Data items:
--- begin ---
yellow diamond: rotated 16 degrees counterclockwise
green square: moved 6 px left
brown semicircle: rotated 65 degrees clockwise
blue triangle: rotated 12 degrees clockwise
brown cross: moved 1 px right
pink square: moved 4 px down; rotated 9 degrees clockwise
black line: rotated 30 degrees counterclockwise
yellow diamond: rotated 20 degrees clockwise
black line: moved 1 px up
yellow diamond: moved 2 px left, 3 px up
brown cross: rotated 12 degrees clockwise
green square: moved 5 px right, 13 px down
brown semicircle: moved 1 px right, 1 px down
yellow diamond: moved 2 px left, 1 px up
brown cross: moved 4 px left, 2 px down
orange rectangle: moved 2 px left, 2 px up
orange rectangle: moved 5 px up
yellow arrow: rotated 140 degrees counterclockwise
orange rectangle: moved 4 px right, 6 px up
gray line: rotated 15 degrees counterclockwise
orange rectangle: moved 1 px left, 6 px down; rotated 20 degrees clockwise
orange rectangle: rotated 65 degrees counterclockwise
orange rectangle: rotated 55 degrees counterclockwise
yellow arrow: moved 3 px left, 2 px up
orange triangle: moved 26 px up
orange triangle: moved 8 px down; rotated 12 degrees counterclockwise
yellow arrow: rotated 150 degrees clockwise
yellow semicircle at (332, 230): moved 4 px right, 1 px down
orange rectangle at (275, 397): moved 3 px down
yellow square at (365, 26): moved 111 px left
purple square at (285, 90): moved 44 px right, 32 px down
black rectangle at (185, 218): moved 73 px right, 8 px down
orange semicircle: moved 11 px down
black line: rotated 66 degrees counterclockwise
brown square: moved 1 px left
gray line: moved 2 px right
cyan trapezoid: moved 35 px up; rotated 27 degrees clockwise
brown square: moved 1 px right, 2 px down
--- end ---
» Do this: Copy out all of the records above word for word, every line from top to bottom.

» Solution below:
yellow diamond: rotated 16 degrees counterclockwise
green square: moved 6 px left
brown semicircle: rotated 65 degrees clockwise
blue triangle: rotated 12 degrees clockwise
brown cross: moved 1 px right
pink square: moved 4 px down; rotated 9 degrees clockwise
black line: rotated 30 degrees counterclockwise
yellow diamond: rotated 20 degrees clockwise
black line: moved 1 px up
yellow diamond: moved 2 px left, 3 px up
brown cross: rotated 12 degrees clockwise
green square: moved 5 px right, 13 px down
brown semicircle: moved 1 px right, 1 px down
yellow diamond: moved 2 px left, 1 px up
brown cross: moved 4 px left, 2 px down
orange rectangle: moved 2 px left, 2 px up
orange rectangle: moved 5 px up
yellow arrow: rotated 140 degrees counterclockwise
orange rectangle: moved 4 px right, 6 px up
gray line: rotated 15 degrees counterclockwise
orange rectangle: moved 1 px left, 6 px down; rotated 20 degrees clockwise
orange rectangle: rotated 65 degrees counterclockwise
orange rectangle: rotated 55 degrees counterclockwise
yellow arrow: moved 3 px left, 2 px up
orange triangle: moved 26 px up
orange triangle: moved 8 px down; rotated 12 degrees counterclockwise
yellow arrow: rotated 150 degrees clockwise
yellow semicircle at (332, 230): moved 4 px right, 1 px down
orange rectangle at (275, 397): moved 3 px down
yellow square at (365, 26): moved 111 px left
purple square at (285, 90): moved 44 px right, 32 px down
black rectangle at (185, 218): moved 73 px right, 8 px down
orange semicircle: moved 11 px down
black line: rotated 66 degrees counterclockwise
brown square: moved 1 px left
gray line: moved 2 px right
cyan trapezoid: moved 35 px up; rotated 27 degrees clockwise
brown square: moved 1 px right, 2 px down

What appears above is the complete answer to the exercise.